PROBLEM REQUIREMENTS: Reproduce the opening lines of the records exactly, up to and including the line in which "camera: 70 degrees left, 5 degrees up" occurs.

=======

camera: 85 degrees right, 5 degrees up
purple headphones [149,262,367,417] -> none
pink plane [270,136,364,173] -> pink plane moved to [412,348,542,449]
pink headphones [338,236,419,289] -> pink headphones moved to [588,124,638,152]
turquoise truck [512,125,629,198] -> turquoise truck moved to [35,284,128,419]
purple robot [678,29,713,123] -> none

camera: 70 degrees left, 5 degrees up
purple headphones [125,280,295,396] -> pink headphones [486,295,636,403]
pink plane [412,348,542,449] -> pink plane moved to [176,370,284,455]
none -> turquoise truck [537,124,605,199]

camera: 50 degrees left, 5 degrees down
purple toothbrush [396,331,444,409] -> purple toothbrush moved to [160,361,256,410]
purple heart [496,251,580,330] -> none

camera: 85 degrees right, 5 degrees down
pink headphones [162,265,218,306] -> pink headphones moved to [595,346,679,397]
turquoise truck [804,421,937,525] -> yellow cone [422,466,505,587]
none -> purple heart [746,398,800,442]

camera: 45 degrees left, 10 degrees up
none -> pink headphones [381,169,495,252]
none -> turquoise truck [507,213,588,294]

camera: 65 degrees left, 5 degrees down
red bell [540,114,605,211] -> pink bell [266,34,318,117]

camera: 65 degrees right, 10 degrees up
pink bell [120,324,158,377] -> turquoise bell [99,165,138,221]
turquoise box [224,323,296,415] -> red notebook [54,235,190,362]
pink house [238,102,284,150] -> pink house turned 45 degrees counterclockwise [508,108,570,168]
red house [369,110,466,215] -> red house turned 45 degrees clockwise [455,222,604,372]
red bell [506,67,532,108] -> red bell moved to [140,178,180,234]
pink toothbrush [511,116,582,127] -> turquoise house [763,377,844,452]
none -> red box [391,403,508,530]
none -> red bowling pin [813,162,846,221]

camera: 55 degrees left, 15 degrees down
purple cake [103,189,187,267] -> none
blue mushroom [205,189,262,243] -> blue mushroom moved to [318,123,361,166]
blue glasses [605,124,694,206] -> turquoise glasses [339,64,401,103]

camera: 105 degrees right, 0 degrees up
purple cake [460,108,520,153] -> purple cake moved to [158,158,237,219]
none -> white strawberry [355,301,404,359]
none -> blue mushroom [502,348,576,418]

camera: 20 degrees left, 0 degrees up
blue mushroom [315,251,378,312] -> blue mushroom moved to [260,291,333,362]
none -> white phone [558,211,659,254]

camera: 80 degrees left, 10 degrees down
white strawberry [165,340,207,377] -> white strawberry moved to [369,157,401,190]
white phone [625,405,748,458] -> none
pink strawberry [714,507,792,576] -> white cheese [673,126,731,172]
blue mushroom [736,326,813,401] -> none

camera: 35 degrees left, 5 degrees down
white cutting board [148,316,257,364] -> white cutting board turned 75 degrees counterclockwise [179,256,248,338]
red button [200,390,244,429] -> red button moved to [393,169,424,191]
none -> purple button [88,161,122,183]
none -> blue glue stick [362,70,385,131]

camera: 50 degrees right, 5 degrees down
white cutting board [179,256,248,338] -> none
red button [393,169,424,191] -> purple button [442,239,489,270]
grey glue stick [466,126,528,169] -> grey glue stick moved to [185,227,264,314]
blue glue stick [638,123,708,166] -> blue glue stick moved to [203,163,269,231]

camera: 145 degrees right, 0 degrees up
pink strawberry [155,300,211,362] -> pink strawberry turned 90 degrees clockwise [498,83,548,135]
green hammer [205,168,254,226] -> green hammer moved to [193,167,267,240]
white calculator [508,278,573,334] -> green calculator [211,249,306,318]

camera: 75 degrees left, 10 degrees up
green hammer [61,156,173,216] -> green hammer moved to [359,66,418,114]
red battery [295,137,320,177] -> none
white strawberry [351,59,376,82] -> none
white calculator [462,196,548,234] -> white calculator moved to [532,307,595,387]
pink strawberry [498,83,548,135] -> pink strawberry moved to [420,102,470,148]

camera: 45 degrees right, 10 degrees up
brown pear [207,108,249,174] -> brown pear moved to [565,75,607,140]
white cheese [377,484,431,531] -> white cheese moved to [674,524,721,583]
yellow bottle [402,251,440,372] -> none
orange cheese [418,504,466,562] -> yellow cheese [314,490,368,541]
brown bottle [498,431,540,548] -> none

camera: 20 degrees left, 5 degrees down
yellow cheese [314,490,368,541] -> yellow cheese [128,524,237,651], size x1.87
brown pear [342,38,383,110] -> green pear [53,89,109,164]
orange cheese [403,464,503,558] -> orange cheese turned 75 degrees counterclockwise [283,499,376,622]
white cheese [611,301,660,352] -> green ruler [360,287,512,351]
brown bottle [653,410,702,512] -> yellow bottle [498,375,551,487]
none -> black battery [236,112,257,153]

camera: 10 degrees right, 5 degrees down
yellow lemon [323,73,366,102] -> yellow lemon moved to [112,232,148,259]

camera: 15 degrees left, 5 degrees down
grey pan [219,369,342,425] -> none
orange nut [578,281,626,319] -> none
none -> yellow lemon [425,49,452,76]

=======

SOLUTION TO THIS TASK:
camera: 85 degrees right, 5 degrees up
purple headphones [149,262,367,417] -> none
pink plane [270,136,364,173] -> pink plane moved to [412,348,542,449]
pink headphones [338,236,419,289] -> pink headphones moved to [588,124,638,152]
turquoise truck [512,125,629,198] -> turquoise truck moved to [35,284,128,419]
purple robot [678,29,713,123] -> none

camera: 70 degrees left, 5 degrees up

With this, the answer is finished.